Content revision data:
▶
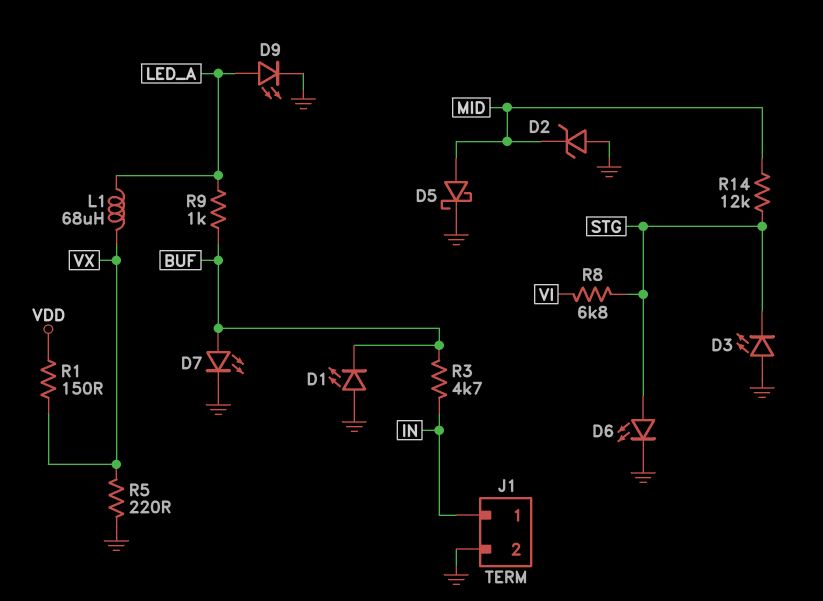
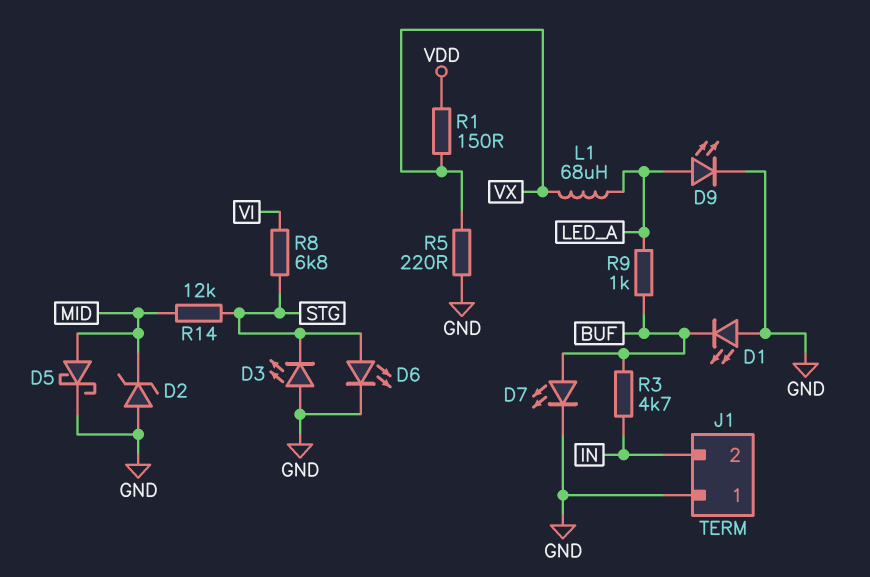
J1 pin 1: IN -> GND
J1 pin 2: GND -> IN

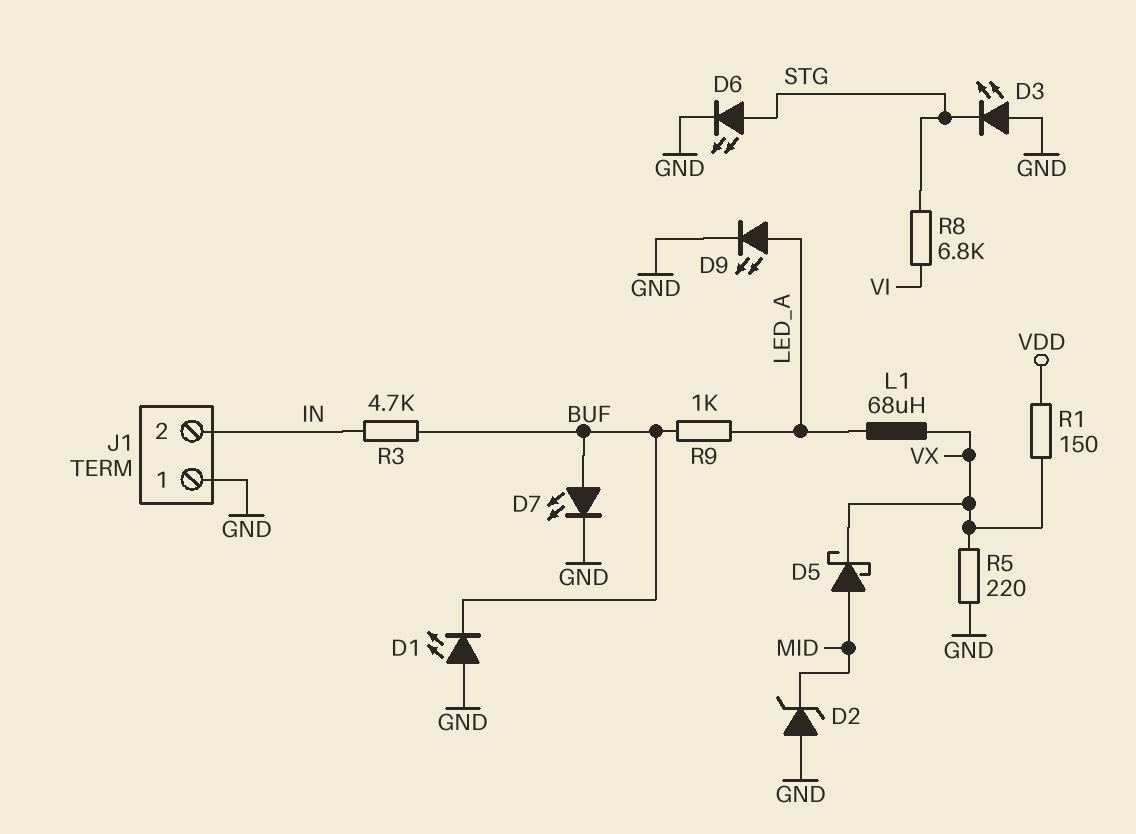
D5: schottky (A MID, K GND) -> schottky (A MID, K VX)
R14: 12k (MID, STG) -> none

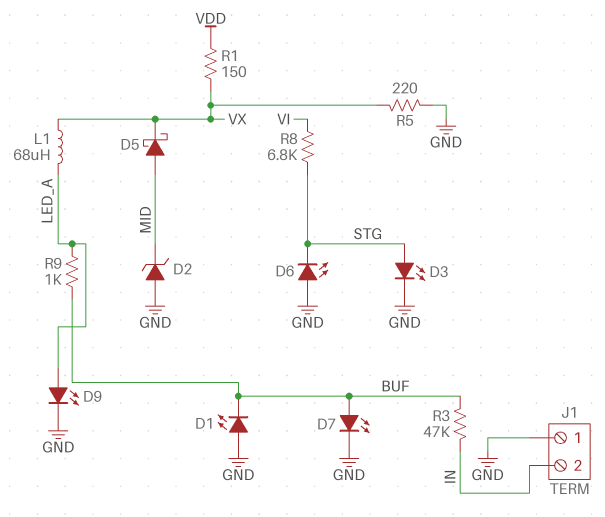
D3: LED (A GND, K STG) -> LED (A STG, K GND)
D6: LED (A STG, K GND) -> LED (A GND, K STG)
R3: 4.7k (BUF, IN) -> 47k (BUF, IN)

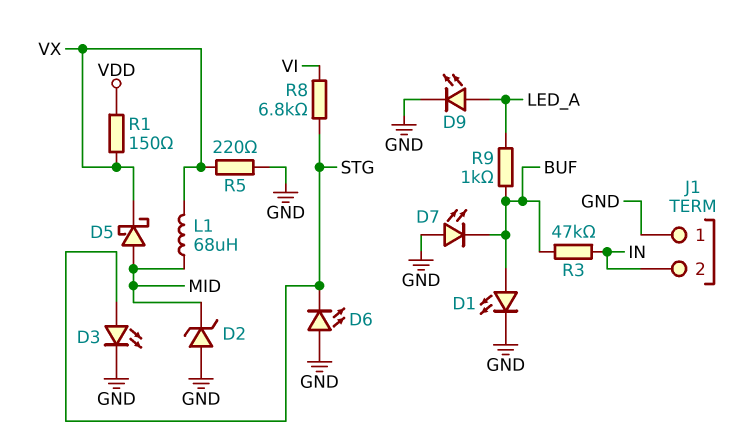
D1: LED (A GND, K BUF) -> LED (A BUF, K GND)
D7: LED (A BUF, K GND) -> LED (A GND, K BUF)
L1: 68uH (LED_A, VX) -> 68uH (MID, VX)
◀
◆ Your objective ◆
The entries above should be given again exactly, minus any pictures.

◆ Output ◆
J1 pin 1: IN -> GND
J1 pin 2: GND -> IN

D5: schottky (A MID, K GND) -> schottky (A MID, K VX)
R14: 12k (MID, STG) -> none

D3: LED (A GND, K STG) -> LED (A STG, K GND)
D6: LED (A STG, K GND) -> LED (A GND, K STG)
R3: 4.7k (BUF, IN) -> 47k (BUF, IN)

D1: LED (A GND, K BUF) -> LED (A BUF, K GND)
D7: LED (A BUF, K GND) -> LED (A GND, K BUF)
L1: 68uH (LED_A, VX) -> 68uH (MID, VX)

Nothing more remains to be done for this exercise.